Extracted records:
*** Begin section ***

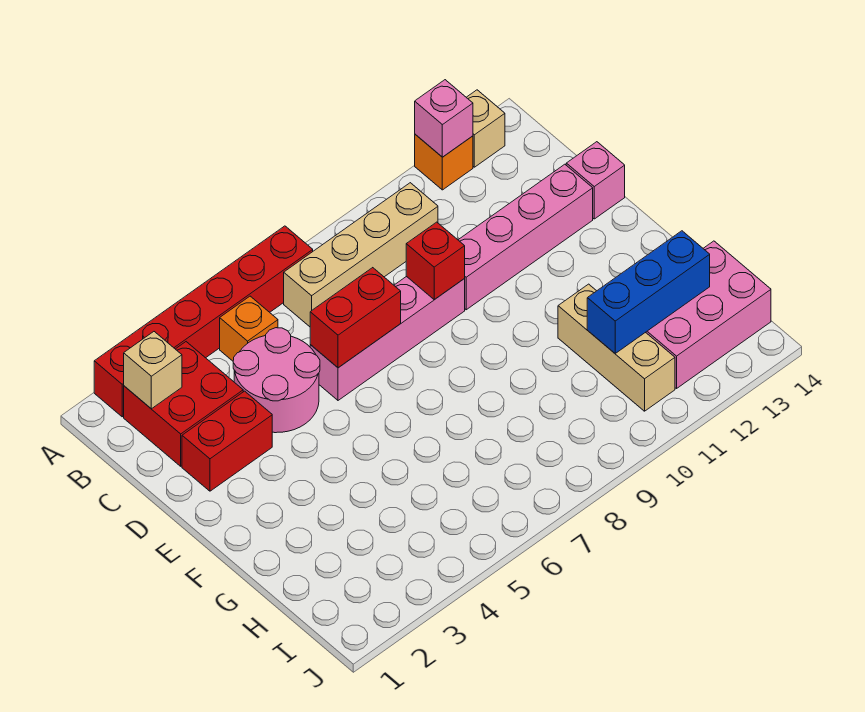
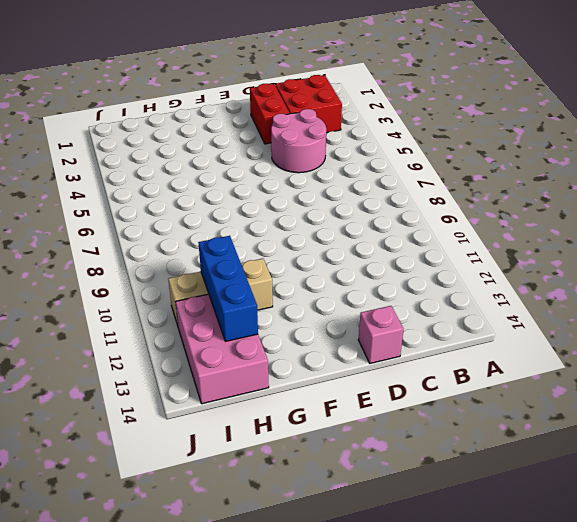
none -> red brick A2:A7 level 1
none -> orange brick A12 level 1
none -> tan brick A13 level 1

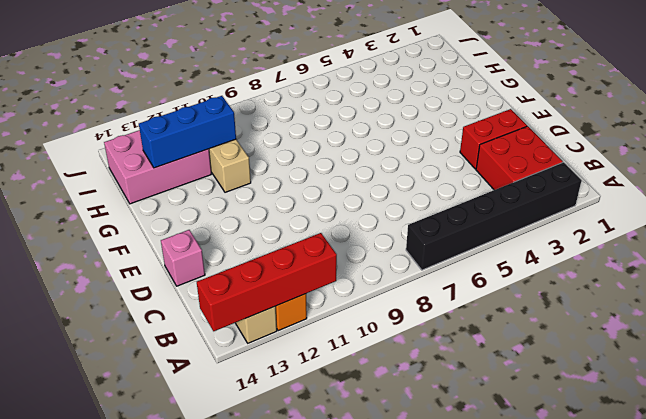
black brick A2:A7 level 1 -> red brick A2:A7 level 1
red brick A11:A14 level 2 -> pink brick A12 level 2
none -> orange brick B5 level 1
none -> tan brick B7:B10 level 1
none -> pink round brick C4:D5 level 1

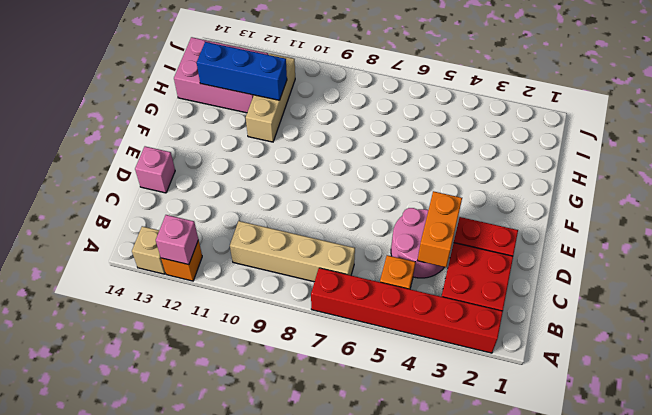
orange brick C4:D4 level 2 -> none
none -> pink brick D6:D9 level 1
none -> pink brick D10:D13 level 1
none -> tan brick B2 level 2

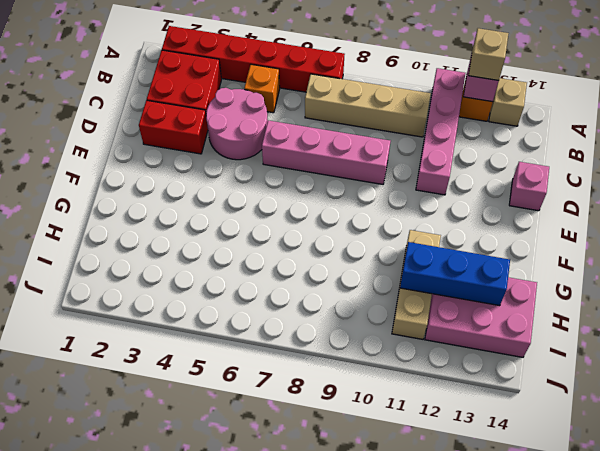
pink brick A11:D11 level 1 -> pink brick D10:D13 level 1
tan brick A12 level 3 -> tan brick B2 level 2
none -> red brick D6:D7 level 2
none -> red brick D9 level 2

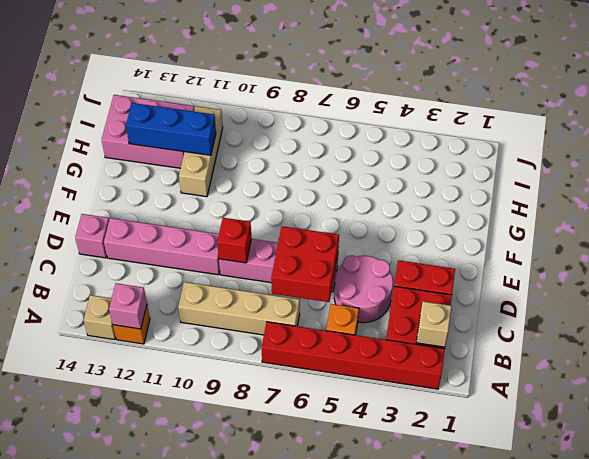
red brick C6:D7 level 2 -> red brick D6:D7 level 2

*** End section ***

What to do –
Filter the lines above, keeping each one that contains the string "none".

The completed task –
none -> red brick A2:A7 level 1
none -> orange brick A12 level 1
none -> tan brick A13 level 1
none -> orange brick B5 level 1
none -> tan brick B7:B10 level 1
none -> pink round brick C4:D5 level 1
orange brick C4:D4 level 2 -> none
none -> pink brick D6:D9 level 1
none -> pink brick D10:D13 level 1
none -> tan brick B2 level 2
none -> red brick D6:D7 level 2
none -> red brick D9 level 2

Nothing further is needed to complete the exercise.